■ RECORD EXTRACTS:
=== Begin Enclosure ===
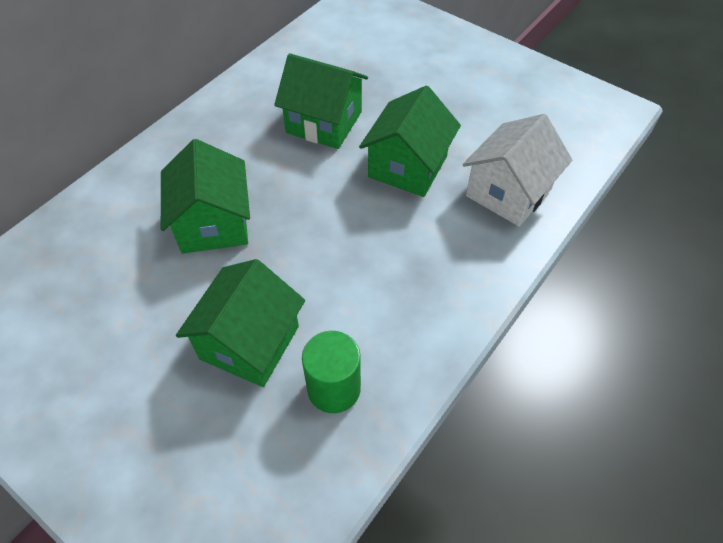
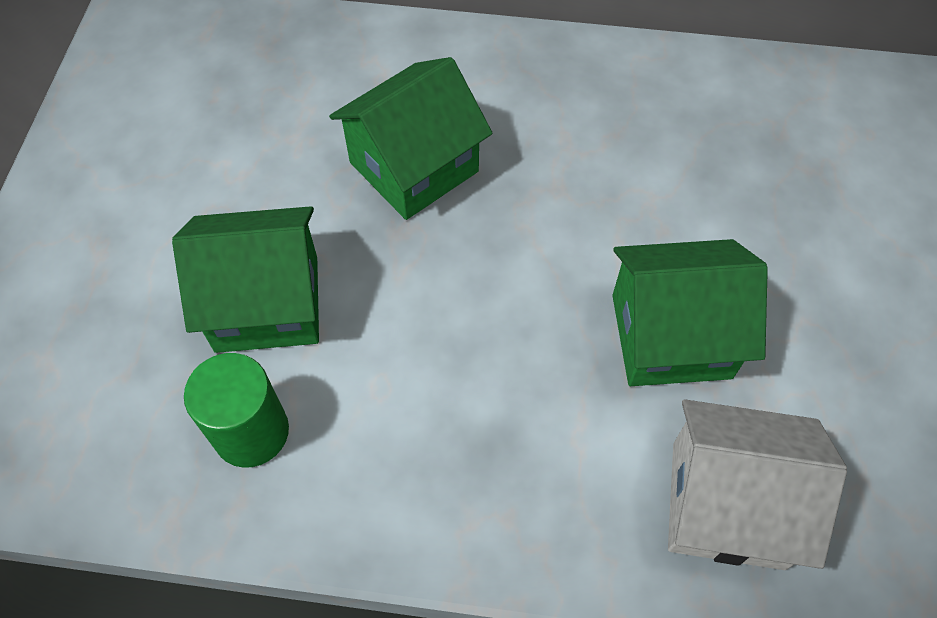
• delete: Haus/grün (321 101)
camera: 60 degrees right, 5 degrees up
=== End Enclosure ===
=== Begin Enclosure ===
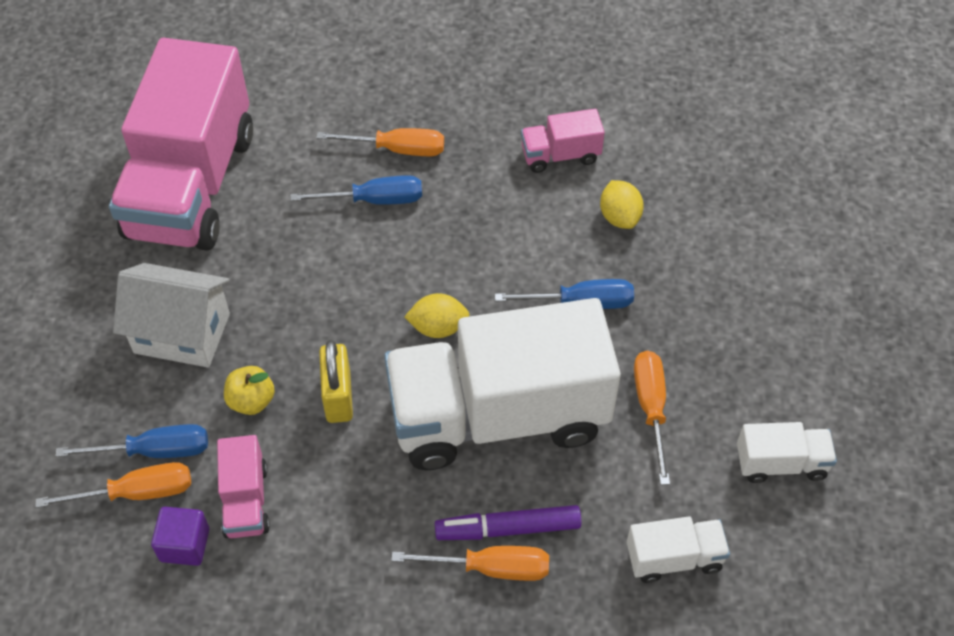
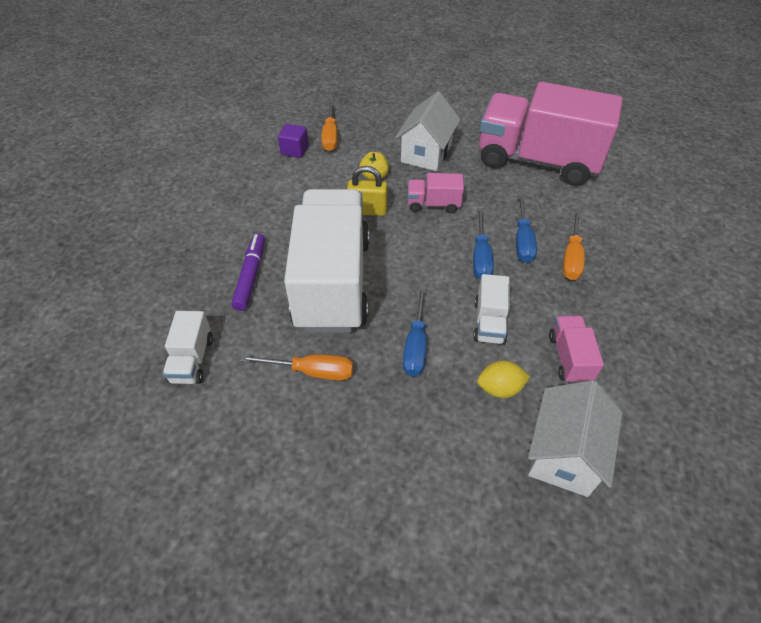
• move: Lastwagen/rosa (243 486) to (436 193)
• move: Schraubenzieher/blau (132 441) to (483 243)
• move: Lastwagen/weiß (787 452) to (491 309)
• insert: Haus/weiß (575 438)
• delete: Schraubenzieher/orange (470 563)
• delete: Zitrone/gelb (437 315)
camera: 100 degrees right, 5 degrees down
=== End Enclosure ===
■ PROMPT: In the records, find every line that has the string "right" and copy it.

■ EXERCISE RESULT:
camera: 60 degrees right, 5 degrees up
camera: 100 degrees right, 5 degrees down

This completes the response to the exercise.